### Task statement
In the following material, identify every line holding the string "orange" and return it.

### Dataset records
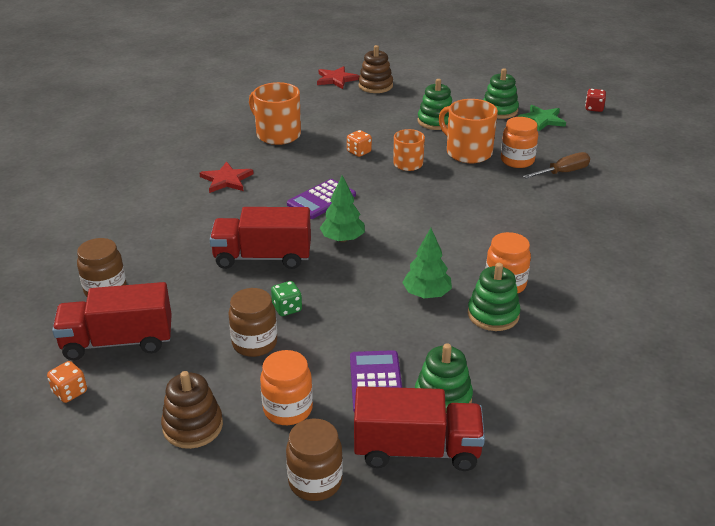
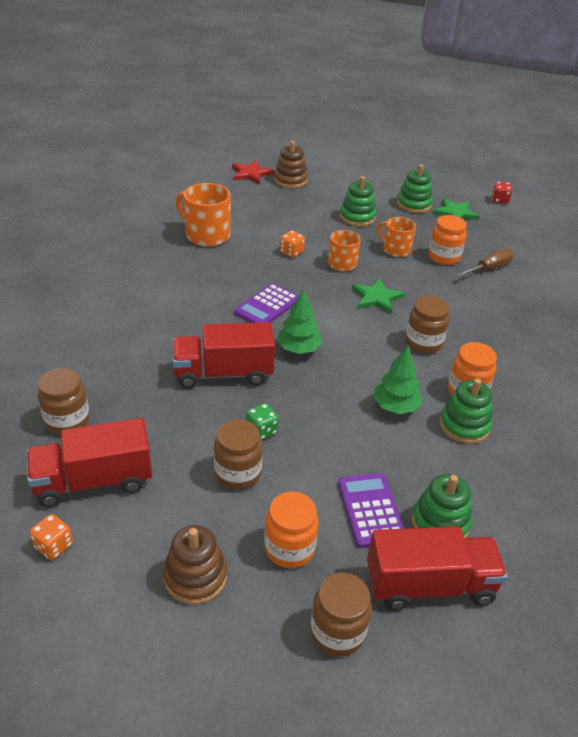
camera: 10 degrees left, 5 degrees up
(226, 180) = (166, 287): red star -> none
(435, 196) = (376, 298): none -> green star
(468, 152) = (395, 249): orange mug -> orange mug, size x0.63
(472, 238) = (423, 343): none -> brown jar

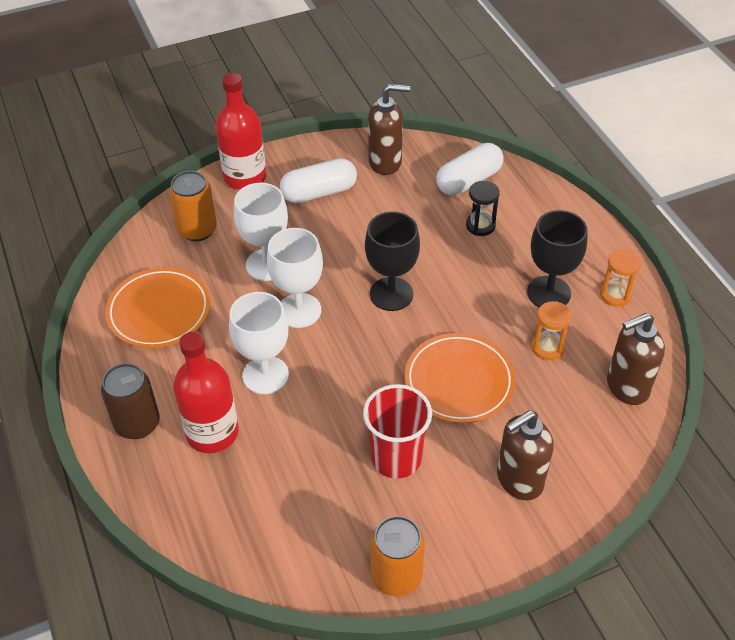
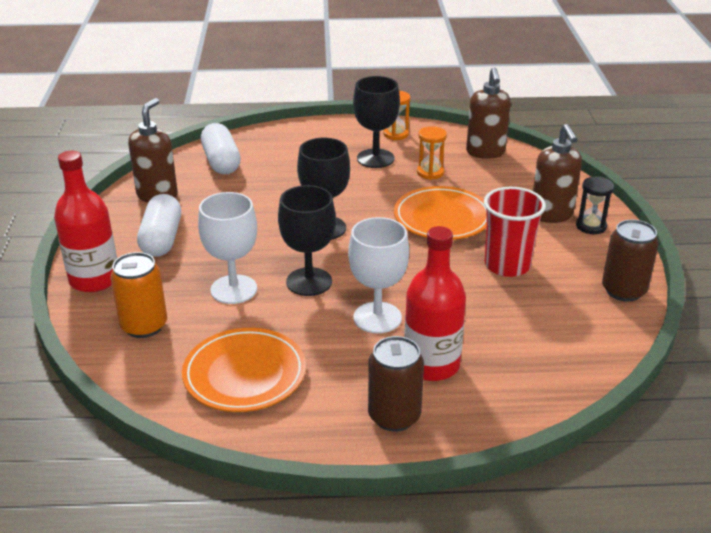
camera: 70 degrees left, 15 degrees down
(299, 310) = (309, 282): white goblet -> black goblet
(396, 576) = (623, 290): orange can -> brown can
(480, 226) = (279, 169): black hourglass -> black hourglass (591, 226)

### Task output
(468, 152) = (395, 249): orange mug -> orange mug, size x0.63
(396, 576) = (623, 290): orange can -> brown can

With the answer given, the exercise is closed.